BEGIN

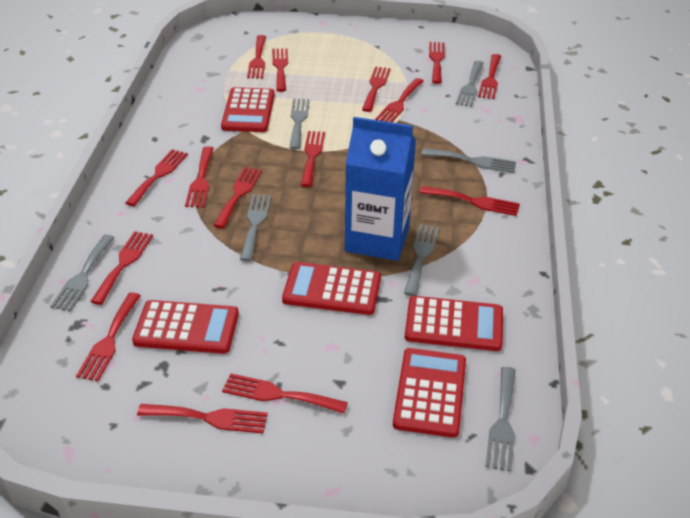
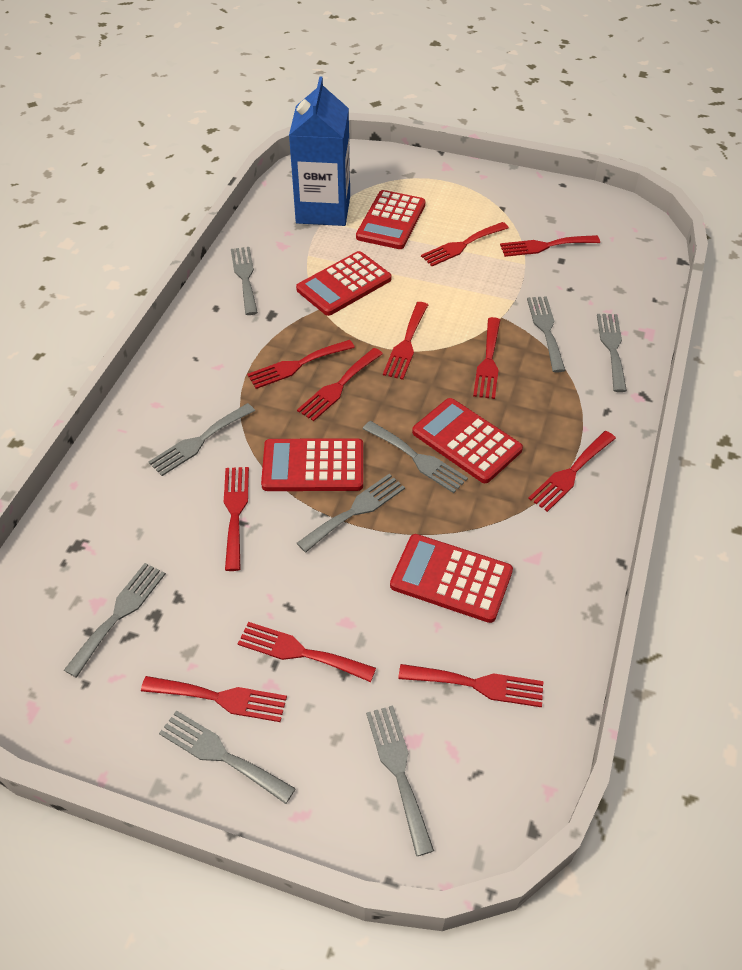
grey fork: 7 -> 9
red fork: 15 -> 11

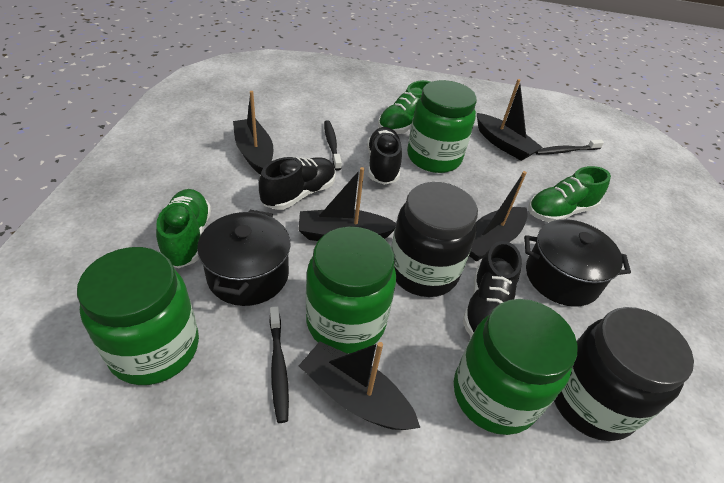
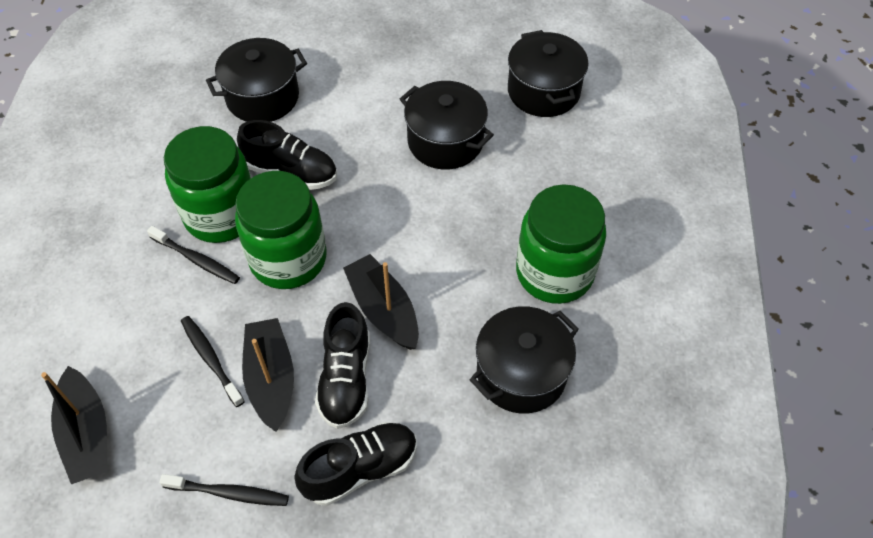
black boat: 5 -> 3
black jar: 2 -> 0
black pot: 2 -> 4
green jar: 4 -> 3
green shoe: 3 -> 0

END

* WHAT NEEDS TO BE DONE
The answer must contain only the lines from the one with "black jar: 2 -> 0" to the end of the entries above, each written out exactly.

* RESULT OF THE TASK
black jar: 2 -> 0
black pot: 2 -> 4
green jar: 4 -> 3
green shoe: 3 -> 0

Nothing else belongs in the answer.